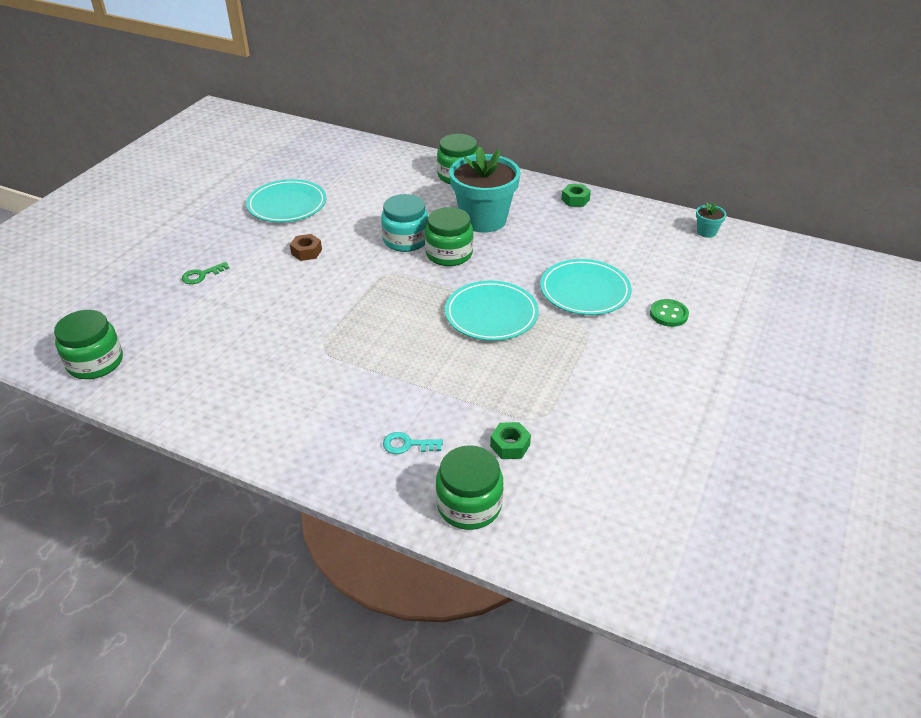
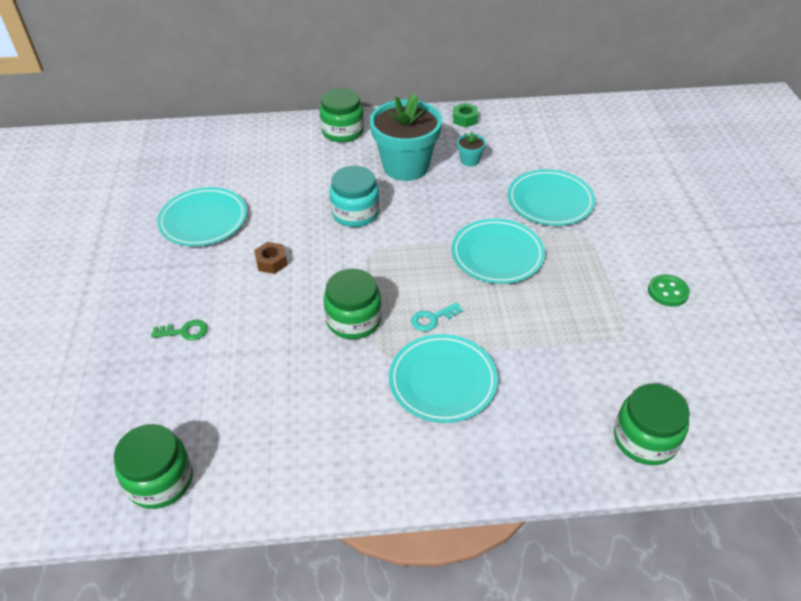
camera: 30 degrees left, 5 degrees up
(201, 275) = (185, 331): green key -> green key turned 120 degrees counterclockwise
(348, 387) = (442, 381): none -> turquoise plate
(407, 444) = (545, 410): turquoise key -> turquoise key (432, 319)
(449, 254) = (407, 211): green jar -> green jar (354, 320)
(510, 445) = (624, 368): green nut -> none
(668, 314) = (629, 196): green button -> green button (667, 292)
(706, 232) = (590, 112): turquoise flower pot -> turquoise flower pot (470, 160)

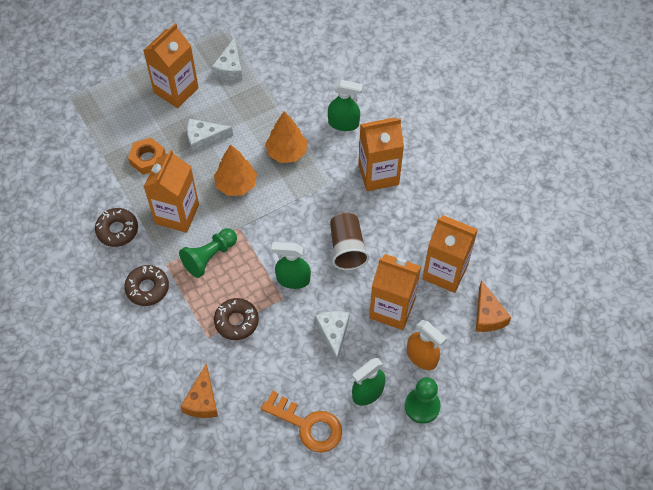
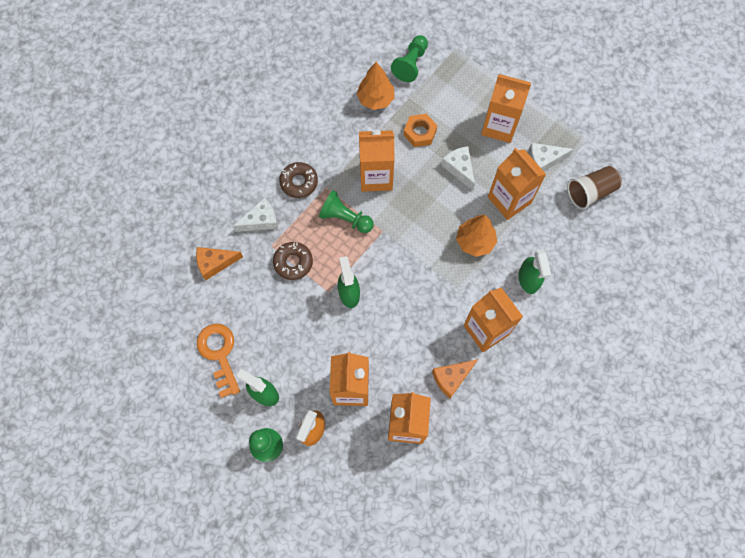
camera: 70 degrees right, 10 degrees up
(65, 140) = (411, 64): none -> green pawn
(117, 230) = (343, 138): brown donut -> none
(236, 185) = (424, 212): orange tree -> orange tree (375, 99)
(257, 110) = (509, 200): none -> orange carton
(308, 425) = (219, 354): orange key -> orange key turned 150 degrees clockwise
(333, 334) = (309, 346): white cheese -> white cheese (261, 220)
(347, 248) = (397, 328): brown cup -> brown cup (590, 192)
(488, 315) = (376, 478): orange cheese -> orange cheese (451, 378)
◆ ◆ ◆ ◆ ◆
WHAT YOU WILL DO: Without including any picture, restate every entry above exactly.

SOLUTION TO THIS EXERCISE:
camera: 30 degrees left, 5 degrees up
(201, 275) = (185, 331): green key -> green key turned 120 degrees counterclockwise
(348, 387) = (442, 381): none -> turquoise plate
(407, 444) = (545, 410): turquoise key -> turquoise key (432, 319)
(449, 254) = (407, 211): green jar -> green jar (354, 320)
(510, 445) = (624, 368): green nut -> none
(668, 314) = (629, 196): green button -> green button (667, 292)
(706, 232) = (590, 112): turquoise flower pot -> turquoise flower pot (470, 160)

camera: 70 degrees right, 10 degrees up
(65, 140) = (411, 64): none -> green pawn
(117, 230) = (343, 138): brown donut -> none
(236, 185) = (424, 212): orange tree -> orange tree (375, 99)
(257, 110) = (509, 200): none -> orange carton
(308, 425) = (219, 354): orange key -> orange key turned 150 degrees clockwise
(333, 334) = (309, 346): white cheese -> white cheese (261, 220)
(347, 248) = (397, 328): brown cup -> brown cup (590, 192)
(488, 315) = (376, 478): orange cheese -> orange cheese (451, 378)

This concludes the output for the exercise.